▶ **Exercise description**
Your answer must consist of every line from the data below that includes the word "hammer".
-- Given information follows --
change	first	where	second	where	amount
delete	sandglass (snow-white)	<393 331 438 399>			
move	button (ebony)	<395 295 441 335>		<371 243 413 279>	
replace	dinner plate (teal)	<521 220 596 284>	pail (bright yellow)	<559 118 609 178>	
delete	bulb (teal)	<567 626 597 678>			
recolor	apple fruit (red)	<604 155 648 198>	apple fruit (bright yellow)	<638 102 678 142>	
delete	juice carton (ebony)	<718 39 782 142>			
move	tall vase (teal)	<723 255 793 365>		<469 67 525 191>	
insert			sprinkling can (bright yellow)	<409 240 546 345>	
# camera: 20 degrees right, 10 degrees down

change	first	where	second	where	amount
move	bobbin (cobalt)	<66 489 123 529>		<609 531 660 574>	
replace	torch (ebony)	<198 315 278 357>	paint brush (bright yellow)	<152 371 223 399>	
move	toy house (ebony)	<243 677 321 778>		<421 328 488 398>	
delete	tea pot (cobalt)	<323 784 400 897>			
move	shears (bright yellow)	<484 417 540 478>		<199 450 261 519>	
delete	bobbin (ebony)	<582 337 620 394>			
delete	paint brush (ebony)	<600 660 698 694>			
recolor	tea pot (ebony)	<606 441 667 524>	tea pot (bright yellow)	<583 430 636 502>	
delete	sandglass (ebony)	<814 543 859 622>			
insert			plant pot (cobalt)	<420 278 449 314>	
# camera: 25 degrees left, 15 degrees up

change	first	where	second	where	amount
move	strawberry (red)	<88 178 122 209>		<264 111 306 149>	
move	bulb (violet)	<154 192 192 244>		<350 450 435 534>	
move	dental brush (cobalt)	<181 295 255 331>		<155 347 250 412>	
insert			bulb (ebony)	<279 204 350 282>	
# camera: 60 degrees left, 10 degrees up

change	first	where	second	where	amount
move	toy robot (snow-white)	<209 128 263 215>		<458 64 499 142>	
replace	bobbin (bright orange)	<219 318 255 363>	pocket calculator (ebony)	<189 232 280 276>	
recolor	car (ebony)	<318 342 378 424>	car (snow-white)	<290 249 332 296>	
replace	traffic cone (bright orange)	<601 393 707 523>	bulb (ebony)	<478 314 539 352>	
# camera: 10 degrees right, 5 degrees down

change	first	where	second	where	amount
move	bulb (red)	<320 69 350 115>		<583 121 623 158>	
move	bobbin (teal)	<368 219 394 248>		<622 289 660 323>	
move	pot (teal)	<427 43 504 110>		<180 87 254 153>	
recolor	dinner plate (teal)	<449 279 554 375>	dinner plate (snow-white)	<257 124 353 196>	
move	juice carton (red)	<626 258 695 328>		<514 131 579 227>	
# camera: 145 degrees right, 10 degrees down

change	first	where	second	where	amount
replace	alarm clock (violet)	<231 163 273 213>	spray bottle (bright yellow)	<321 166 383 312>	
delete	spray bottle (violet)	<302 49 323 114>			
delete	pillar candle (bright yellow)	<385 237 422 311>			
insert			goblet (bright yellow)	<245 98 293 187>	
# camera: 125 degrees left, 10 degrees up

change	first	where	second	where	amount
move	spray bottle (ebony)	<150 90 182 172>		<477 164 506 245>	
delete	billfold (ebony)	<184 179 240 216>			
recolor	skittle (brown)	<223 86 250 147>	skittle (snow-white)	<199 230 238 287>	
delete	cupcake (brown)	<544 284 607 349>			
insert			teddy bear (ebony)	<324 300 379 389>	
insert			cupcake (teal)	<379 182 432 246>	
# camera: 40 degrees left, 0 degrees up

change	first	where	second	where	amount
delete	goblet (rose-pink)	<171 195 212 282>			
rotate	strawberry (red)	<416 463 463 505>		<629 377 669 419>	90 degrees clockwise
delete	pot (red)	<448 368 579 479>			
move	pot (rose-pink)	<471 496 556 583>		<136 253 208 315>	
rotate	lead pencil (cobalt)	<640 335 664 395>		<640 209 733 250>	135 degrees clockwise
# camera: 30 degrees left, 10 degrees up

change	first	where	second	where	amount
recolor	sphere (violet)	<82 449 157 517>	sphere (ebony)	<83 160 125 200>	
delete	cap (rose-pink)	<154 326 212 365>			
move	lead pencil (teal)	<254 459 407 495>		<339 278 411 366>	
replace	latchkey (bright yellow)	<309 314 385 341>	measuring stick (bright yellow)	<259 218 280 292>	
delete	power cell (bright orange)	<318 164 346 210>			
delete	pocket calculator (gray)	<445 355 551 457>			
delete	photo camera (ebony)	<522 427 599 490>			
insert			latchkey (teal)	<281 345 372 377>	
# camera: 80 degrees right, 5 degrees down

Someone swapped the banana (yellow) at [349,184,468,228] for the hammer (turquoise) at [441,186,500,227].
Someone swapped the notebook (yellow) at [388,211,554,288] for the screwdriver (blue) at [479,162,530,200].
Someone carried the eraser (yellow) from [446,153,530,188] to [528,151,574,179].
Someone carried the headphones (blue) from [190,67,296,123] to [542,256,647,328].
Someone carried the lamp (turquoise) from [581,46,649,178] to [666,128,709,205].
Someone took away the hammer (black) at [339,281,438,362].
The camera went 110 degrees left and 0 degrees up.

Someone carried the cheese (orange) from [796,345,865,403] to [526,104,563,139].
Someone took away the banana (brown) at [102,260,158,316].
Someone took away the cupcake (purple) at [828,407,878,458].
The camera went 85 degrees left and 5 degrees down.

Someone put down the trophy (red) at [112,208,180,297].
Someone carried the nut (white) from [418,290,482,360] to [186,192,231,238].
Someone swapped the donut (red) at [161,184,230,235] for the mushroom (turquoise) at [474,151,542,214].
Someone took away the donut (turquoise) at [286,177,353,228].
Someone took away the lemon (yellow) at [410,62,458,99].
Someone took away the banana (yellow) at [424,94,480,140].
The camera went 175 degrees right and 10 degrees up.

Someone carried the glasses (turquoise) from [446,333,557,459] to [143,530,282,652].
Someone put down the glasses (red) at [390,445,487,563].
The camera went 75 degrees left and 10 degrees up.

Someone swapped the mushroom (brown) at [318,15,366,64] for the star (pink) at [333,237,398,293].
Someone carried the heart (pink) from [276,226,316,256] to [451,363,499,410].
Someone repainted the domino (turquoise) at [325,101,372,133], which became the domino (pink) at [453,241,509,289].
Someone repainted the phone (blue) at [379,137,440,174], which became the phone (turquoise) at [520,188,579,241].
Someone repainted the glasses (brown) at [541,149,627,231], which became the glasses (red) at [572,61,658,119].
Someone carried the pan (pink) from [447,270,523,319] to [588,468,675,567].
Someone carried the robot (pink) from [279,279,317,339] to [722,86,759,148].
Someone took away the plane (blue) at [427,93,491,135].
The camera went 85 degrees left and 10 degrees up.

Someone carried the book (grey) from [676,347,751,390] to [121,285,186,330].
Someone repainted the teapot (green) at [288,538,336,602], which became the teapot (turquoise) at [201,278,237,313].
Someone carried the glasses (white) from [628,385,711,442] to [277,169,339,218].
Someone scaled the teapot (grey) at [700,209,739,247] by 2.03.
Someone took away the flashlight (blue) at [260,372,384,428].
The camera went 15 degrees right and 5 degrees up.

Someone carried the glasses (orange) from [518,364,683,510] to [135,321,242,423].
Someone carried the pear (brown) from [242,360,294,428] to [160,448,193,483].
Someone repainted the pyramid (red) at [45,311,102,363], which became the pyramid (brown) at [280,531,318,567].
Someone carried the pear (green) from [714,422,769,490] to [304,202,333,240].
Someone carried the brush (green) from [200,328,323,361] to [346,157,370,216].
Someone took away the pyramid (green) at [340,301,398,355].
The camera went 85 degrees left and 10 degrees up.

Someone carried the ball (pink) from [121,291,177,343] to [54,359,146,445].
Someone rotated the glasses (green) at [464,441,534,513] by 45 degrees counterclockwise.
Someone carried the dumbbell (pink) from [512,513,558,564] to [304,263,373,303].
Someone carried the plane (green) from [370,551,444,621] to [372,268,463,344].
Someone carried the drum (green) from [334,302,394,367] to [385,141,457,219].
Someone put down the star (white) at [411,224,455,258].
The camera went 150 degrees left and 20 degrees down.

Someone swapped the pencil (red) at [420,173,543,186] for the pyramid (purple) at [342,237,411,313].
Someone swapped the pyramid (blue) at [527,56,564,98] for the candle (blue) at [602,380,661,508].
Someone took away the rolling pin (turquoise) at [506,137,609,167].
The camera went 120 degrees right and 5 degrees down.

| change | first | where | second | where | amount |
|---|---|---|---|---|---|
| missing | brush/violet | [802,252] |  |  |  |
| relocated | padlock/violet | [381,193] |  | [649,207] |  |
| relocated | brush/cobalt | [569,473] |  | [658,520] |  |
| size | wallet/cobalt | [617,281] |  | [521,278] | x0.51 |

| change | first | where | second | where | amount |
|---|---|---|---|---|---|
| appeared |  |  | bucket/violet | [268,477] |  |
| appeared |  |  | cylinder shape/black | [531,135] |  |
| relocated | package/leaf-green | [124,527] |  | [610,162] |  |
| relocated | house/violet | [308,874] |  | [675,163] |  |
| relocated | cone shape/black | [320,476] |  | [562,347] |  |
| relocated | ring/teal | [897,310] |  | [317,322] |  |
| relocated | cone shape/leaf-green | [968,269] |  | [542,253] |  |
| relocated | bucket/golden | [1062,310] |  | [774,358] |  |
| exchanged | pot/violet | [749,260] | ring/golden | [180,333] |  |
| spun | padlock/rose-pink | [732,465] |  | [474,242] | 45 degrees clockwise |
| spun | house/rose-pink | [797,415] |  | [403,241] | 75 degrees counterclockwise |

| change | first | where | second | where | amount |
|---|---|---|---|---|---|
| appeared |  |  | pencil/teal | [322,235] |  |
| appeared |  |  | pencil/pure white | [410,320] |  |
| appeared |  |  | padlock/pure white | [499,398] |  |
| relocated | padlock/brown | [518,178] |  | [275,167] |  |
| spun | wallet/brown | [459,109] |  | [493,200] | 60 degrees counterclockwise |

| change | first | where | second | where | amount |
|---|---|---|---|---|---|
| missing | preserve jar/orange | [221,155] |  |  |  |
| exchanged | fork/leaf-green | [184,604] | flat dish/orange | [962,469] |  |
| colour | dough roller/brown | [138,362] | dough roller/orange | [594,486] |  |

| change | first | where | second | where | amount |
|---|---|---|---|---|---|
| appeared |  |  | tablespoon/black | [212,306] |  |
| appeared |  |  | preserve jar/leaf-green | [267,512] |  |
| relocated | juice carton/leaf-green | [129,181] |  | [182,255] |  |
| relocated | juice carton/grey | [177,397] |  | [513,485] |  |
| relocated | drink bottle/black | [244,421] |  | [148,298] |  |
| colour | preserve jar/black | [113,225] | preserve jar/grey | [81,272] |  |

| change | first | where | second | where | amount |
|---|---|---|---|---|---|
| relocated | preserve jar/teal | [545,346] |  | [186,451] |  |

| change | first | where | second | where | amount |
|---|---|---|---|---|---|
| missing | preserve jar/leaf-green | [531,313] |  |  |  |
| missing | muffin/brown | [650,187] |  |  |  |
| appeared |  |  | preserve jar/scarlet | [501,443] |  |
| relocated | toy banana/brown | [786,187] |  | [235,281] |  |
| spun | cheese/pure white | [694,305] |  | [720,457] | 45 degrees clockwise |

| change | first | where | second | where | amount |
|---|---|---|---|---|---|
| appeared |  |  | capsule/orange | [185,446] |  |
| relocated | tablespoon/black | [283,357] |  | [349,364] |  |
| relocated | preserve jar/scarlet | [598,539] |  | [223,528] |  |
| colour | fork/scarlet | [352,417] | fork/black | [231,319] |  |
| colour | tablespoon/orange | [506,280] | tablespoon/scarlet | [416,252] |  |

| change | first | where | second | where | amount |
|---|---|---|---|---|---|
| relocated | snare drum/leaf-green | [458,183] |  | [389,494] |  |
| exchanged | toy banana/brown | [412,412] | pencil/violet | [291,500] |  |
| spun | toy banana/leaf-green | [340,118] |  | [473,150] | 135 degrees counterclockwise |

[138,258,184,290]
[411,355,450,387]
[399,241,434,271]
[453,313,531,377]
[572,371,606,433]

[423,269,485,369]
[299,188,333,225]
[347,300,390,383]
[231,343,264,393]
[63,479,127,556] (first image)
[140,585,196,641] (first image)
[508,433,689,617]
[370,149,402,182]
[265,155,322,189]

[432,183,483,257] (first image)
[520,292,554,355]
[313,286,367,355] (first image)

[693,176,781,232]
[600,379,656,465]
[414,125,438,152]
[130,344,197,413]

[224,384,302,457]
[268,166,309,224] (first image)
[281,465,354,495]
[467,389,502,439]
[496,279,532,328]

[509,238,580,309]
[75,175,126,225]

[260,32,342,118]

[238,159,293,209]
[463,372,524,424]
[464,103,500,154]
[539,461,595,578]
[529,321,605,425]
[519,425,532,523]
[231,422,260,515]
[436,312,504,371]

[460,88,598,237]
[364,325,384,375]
-- Given information concluded --
▶ **Result of this exercise**
Someone swapped the banana (yellow) at [349,184,468,228] for the hammer (turquoise) at [441,186,500,227].
Someone took away the hammer (black) at [339,281,438,362].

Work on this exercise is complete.